**Input data**
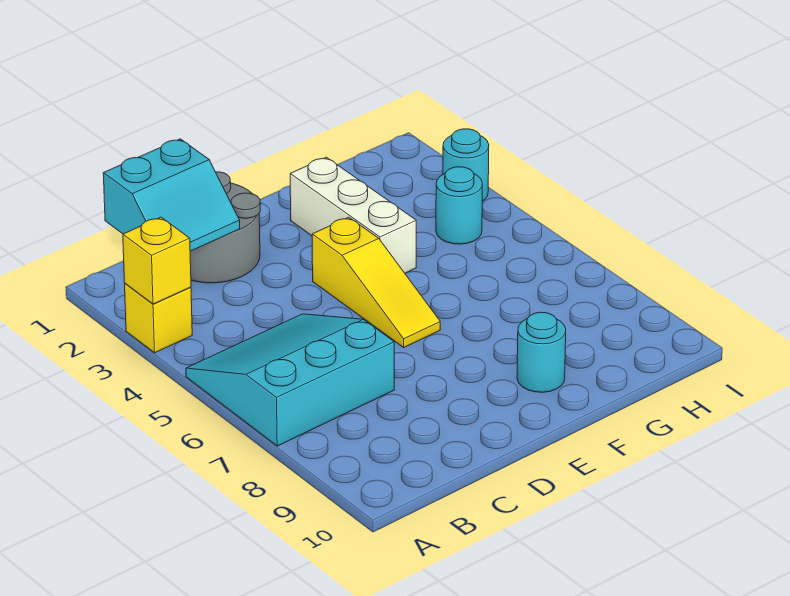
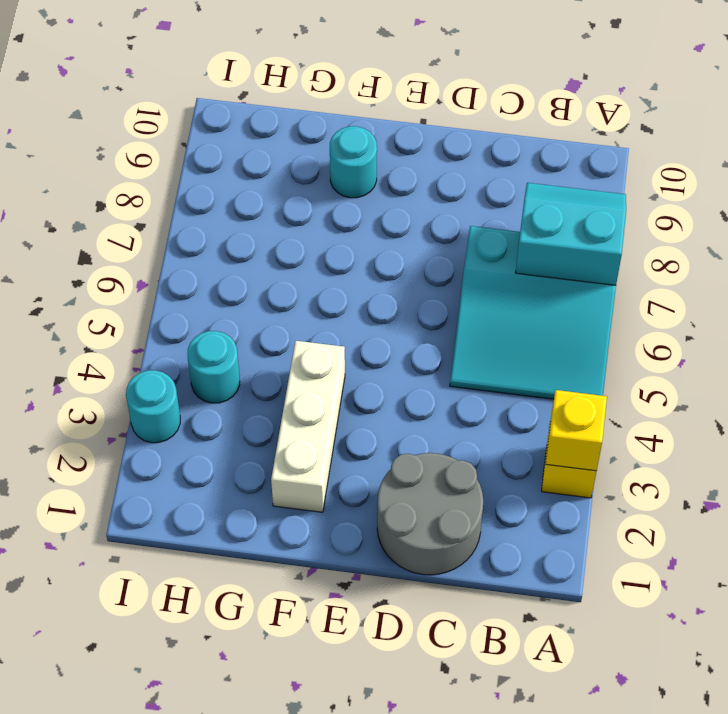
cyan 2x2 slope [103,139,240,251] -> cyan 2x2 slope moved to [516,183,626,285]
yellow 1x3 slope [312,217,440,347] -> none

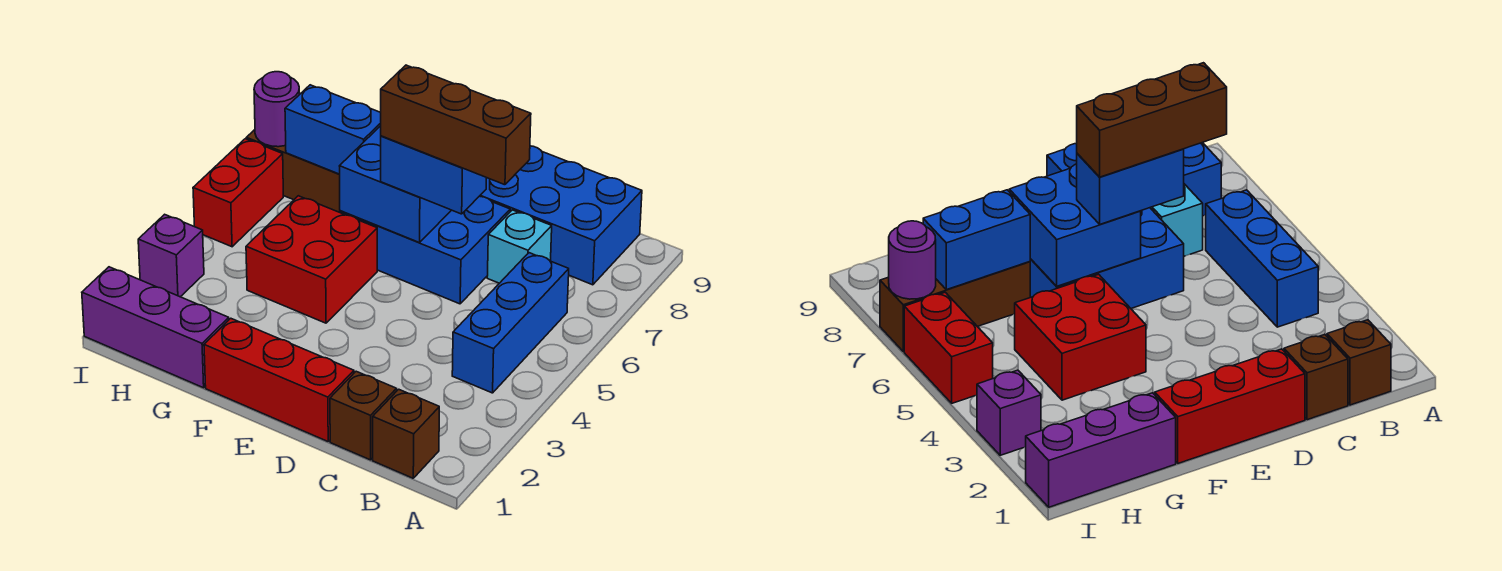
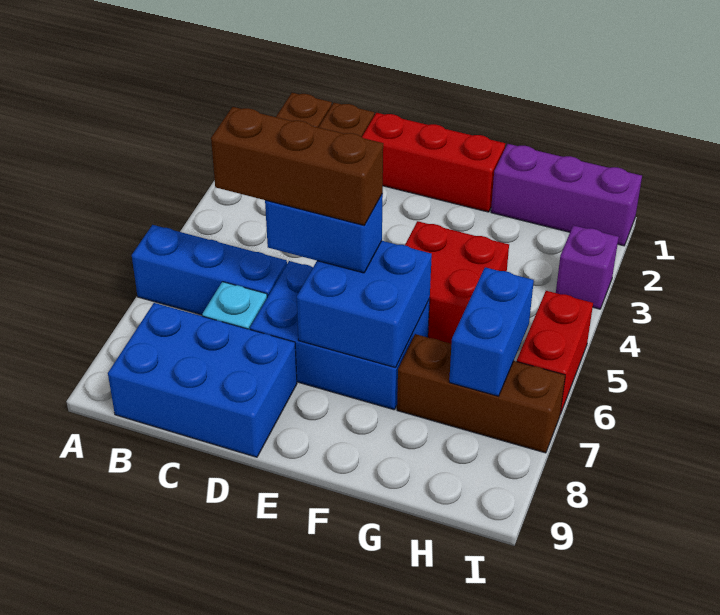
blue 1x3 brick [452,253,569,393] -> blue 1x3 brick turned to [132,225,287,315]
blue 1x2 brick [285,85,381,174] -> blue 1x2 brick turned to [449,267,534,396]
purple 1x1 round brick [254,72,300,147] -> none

==

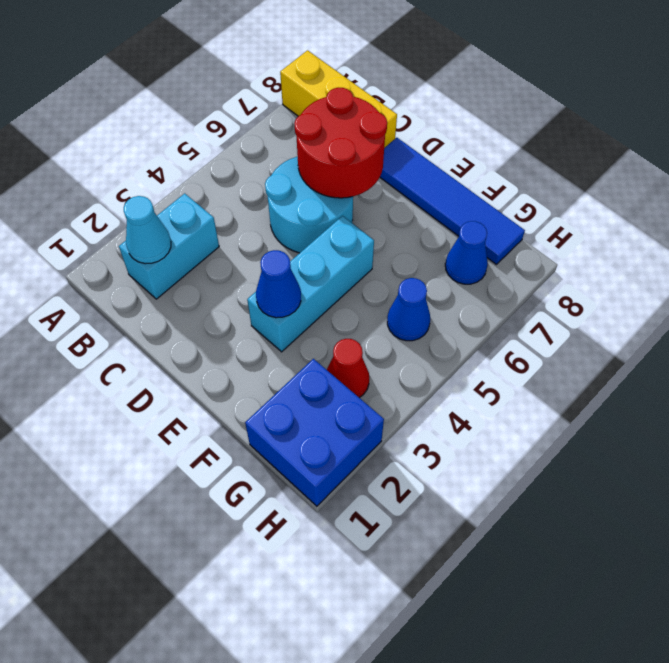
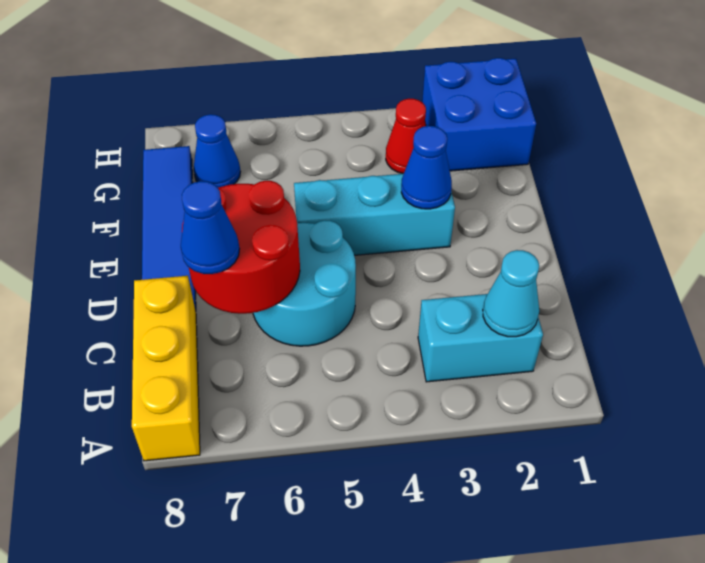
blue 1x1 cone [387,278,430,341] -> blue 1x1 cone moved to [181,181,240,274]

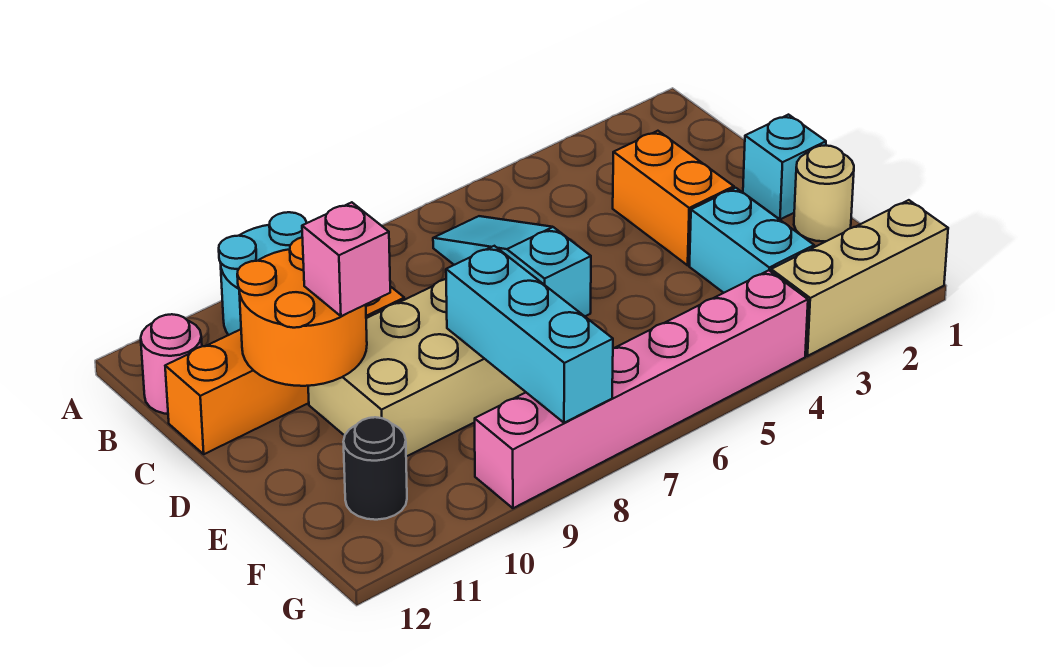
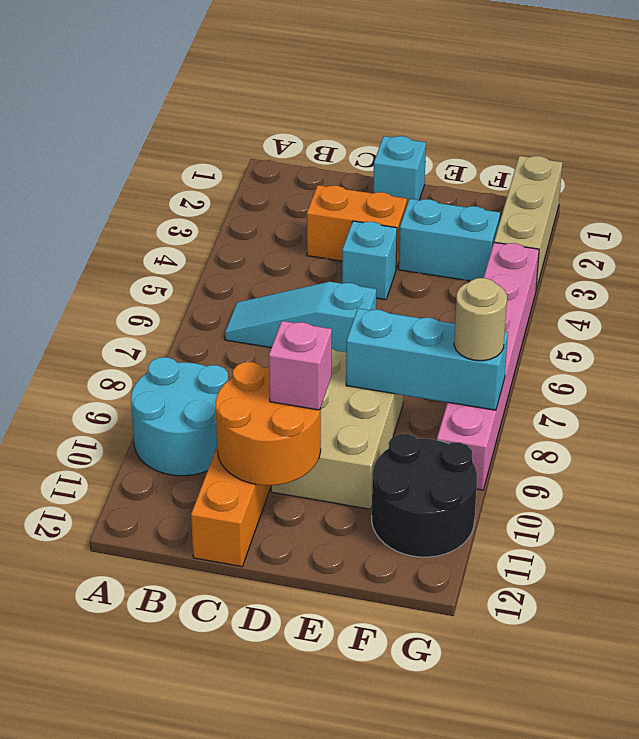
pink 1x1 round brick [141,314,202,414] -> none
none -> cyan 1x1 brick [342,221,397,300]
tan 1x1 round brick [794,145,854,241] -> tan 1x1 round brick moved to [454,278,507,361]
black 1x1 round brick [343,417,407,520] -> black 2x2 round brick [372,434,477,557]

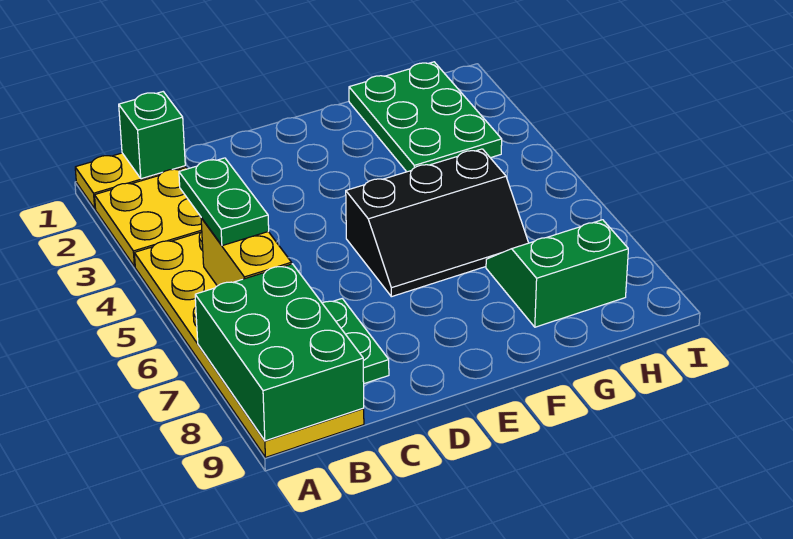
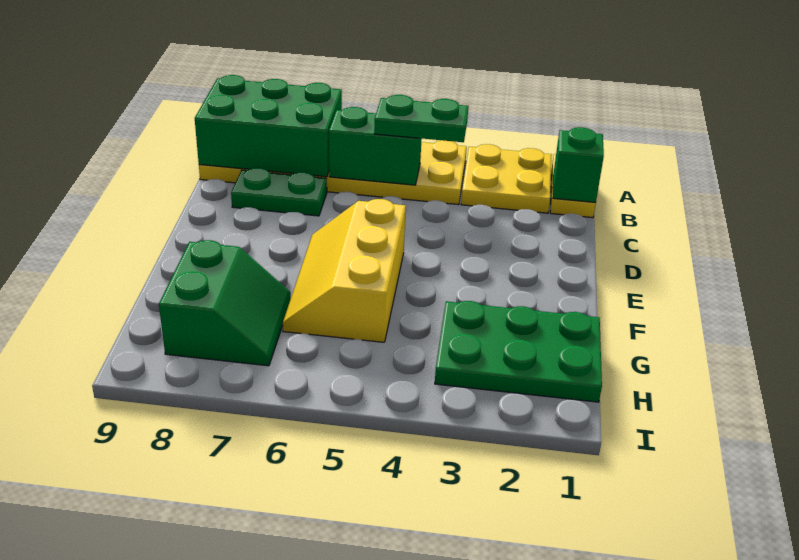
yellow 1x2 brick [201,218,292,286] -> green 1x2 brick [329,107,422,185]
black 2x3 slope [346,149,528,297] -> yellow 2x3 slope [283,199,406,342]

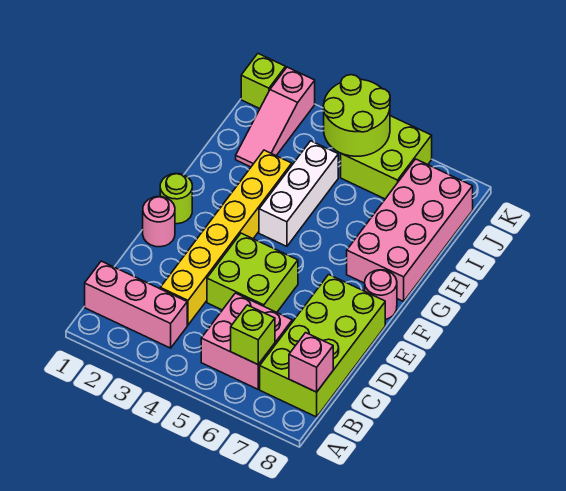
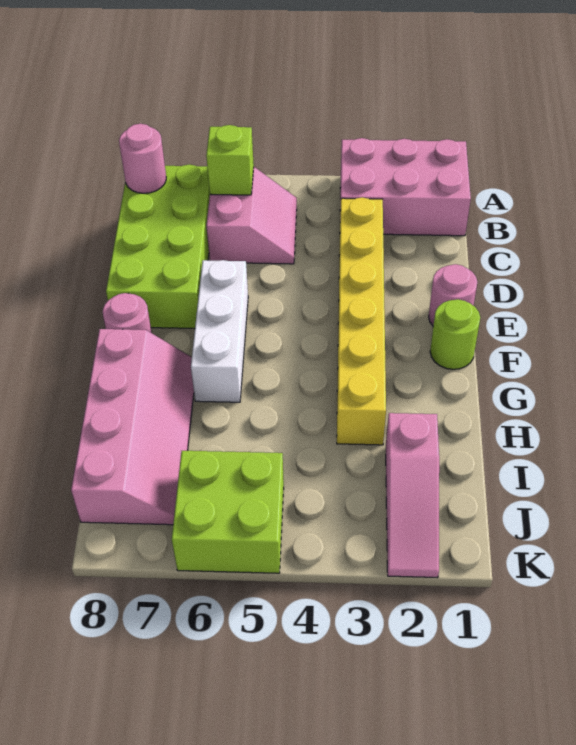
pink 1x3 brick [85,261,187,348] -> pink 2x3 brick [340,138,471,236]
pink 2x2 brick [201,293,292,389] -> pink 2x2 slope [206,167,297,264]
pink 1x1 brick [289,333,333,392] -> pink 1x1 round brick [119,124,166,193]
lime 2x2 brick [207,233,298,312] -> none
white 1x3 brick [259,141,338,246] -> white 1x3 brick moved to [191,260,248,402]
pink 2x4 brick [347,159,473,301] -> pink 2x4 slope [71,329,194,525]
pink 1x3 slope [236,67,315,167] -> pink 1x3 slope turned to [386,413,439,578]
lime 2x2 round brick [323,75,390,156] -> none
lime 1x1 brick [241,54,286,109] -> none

* * *

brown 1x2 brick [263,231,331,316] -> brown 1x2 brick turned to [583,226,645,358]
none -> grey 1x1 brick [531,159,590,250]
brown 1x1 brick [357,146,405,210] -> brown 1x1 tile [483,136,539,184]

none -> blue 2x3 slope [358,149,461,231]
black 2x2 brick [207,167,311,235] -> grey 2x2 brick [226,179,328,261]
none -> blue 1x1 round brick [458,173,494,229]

**Goal of the exercise**
Quote word for word only the lines above from the one containing "cyan 2x2 slope [103,139,240,251]" through the one containing "purple 1x1 round". Pictures stay out of your copy.

**Result for this exercise**
cyan 2x2 slope [103,139,240,251] -> cyan 2x2 slope moved to [516,183,626,285]
yellow 1x3 slope [312,217,440,347] -> none

blue 1x3 brick [452,253,569,393] -> blue 1x3 brick turned to [132,225,287,315]
blue 1x2 brick [285,85,381,174] -> blue 1x2 brick turned to [449,267,534,396]
purple 1x1 round brick [254,72,300,147] -> none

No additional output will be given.